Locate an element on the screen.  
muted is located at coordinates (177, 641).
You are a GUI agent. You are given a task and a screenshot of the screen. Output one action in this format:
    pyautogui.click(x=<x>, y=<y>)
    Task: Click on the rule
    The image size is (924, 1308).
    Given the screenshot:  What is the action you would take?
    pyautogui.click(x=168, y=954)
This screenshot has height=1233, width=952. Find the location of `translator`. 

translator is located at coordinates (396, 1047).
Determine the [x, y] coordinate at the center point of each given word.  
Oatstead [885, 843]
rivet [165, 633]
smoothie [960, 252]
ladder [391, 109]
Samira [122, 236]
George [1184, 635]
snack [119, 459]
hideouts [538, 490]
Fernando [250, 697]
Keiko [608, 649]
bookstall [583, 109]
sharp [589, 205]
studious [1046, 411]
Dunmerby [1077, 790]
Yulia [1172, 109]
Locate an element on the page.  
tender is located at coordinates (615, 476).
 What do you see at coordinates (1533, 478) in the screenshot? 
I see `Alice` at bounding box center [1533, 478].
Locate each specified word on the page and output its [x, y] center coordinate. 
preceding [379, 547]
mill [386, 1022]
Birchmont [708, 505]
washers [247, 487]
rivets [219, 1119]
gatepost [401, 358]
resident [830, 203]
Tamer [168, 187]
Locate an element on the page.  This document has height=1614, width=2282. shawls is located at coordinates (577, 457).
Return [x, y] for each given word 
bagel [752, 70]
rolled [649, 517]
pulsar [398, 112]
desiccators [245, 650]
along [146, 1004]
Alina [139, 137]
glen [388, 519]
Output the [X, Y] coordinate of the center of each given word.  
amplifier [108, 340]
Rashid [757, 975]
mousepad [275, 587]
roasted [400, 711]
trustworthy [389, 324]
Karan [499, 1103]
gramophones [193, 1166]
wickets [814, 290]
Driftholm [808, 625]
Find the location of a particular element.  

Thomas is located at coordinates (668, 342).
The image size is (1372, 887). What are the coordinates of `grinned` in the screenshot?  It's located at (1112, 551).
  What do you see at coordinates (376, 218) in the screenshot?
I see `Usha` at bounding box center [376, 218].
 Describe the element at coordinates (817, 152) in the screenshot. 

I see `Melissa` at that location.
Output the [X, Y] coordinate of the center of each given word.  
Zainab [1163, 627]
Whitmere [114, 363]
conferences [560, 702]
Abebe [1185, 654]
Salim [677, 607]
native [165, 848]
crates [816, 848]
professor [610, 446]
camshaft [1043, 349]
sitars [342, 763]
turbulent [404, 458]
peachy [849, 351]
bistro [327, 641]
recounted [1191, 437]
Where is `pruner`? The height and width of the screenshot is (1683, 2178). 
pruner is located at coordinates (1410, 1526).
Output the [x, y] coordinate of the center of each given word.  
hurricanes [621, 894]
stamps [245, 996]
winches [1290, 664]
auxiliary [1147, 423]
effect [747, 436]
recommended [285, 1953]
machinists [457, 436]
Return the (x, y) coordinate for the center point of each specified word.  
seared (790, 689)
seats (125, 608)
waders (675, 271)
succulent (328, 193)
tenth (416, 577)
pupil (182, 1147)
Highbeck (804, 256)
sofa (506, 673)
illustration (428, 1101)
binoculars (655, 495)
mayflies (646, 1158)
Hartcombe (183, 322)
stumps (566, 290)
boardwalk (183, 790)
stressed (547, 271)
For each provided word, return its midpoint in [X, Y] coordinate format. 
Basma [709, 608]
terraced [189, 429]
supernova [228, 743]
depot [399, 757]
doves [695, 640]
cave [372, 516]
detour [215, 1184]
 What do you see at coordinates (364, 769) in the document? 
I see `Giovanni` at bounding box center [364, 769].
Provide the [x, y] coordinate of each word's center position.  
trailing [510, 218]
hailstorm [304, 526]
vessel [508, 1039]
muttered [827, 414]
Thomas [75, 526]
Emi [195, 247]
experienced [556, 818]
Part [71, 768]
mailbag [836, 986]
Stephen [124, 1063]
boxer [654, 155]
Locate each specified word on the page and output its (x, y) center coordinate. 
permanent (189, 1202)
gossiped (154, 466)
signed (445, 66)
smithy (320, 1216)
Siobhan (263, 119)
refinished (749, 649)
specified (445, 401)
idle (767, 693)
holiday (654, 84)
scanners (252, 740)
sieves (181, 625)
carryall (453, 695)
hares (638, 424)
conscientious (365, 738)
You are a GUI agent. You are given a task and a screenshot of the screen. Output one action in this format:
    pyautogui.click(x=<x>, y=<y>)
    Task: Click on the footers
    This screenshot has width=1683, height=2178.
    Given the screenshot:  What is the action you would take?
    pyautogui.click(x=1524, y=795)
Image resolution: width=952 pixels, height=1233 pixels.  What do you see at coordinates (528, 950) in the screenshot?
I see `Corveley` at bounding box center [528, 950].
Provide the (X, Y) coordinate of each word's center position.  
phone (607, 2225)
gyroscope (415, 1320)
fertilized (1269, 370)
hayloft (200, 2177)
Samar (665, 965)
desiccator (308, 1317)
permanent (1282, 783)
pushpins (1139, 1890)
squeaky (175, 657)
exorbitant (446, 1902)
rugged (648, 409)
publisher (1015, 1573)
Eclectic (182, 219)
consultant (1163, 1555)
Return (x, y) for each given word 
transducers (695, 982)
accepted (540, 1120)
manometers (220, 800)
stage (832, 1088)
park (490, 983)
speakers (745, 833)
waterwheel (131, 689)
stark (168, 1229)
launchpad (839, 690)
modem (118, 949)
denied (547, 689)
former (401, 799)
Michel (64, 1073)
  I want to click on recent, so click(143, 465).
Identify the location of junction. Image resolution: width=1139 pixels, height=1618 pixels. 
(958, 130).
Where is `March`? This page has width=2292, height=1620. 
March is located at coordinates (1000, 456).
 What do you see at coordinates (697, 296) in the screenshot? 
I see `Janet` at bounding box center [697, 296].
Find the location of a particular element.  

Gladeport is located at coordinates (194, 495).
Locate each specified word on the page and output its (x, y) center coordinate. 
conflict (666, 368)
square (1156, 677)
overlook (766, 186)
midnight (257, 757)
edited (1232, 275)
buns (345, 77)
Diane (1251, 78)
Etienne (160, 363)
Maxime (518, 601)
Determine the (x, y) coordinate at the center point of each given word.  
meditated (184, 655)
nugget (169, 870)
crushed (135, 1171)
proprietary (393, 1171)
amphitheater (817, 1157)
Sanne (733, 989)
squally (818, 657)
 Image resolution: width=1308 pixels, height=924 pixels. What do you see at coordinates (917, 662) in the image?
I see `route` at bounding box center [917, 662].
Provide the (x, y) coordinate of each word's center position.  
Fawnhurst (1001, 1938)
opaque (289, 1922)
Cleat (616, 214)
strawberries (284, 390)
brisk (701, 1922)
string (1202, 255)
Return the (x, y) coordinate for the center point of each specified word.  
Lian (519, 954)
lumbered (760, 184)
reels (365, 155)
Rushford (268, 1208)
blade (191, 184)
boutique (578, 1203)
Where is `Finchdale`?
^^^^^^^^^^^^^^^^
- _Problem to work on_
Please reproduce, word for word, the part of the items above that opens with the line containing "Image resolution: width=952" and closes with the line containing "permanent (1282, 783)", including both of those lines.

- _Exercise output_
Image resolution: width=952 pixels, height=1233 pixels.  What do you see at coordinates (528, 950) in the screenshot?
I see `Corveley` at bounding box center [528, 950].
Provide the (X, Y) coordinate of each word's center position.  
phone (607, 2225)
gyroscope (415, 1320)
fertilized (1269, 370)
hayloft (200, 2177)
Samar (665, 965)
desiccator (308, 1317)
permanent (1282, 783)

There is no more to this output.